* _DESCRIPTION OF THE TASK_: An exact copy of every entry is required, without the pictures.

* _Scene comparison data_:
▼
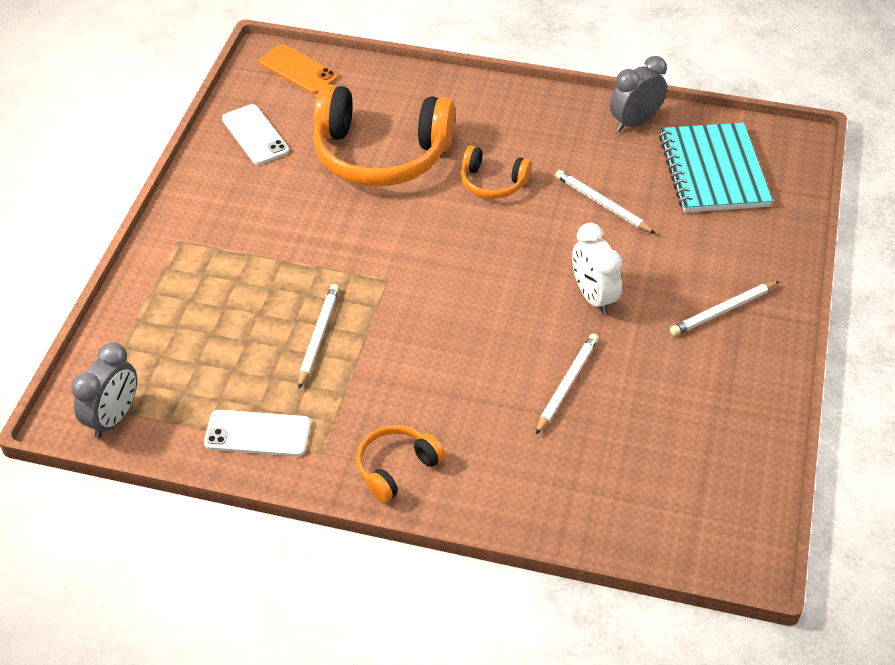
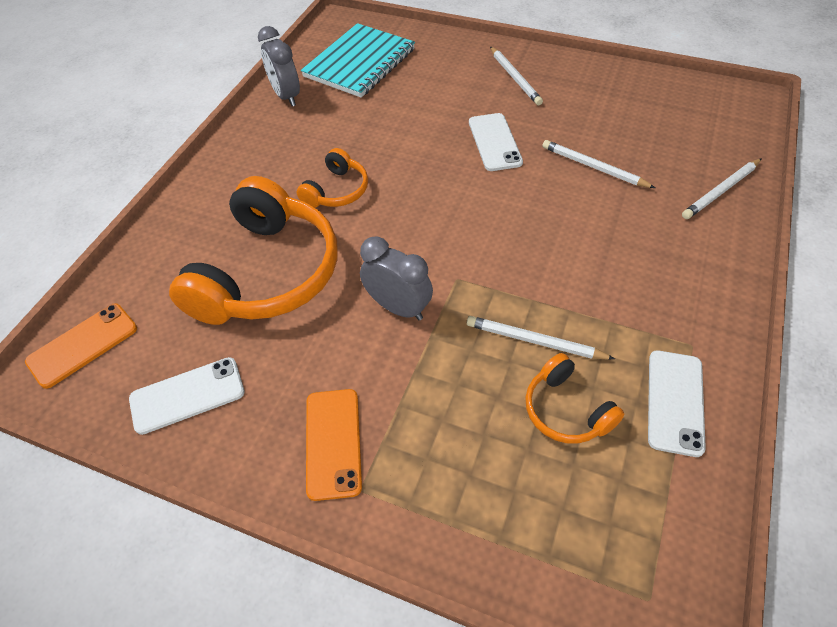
camera: 80 degrees left, 5 degrees up
(114, 418) = (670, 566): grey clock -> grey clock (398, 307)
(216, 220) = (333, 443): none -> orange phone
(396, 468) = (702, 286): orange headphones -> orange headphones (566, 410)
(593, 297) = (494, 142): white clock -> white phone
(602, 204) = (384, 125): white pencil -> white pencil (721, 191)
(713, 171) = (359, 63): turquoise notebook -> turquoise notebook turned 60 degrees counterclockwise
▲
* _EXERCISE OUTPUT_:
camera: 80 degrees left, 5 degrees up
(114, 418) = (670, 566): grey clock -> grey clock (398, 307)
(216, 220) = (333, 443): none -> orange phone
(396, 468) = (702, 286): orange headphones -> orange headphones (566, 410)
(593, 297) = (494, 142): white clock -> white phone
(602, 204) = (384, 125): white pencil -> white pencil (721, 191)
(713, 171) = (359, 63): turquoise notebook -> turquoise notebook turned 60 degrees counterclockwise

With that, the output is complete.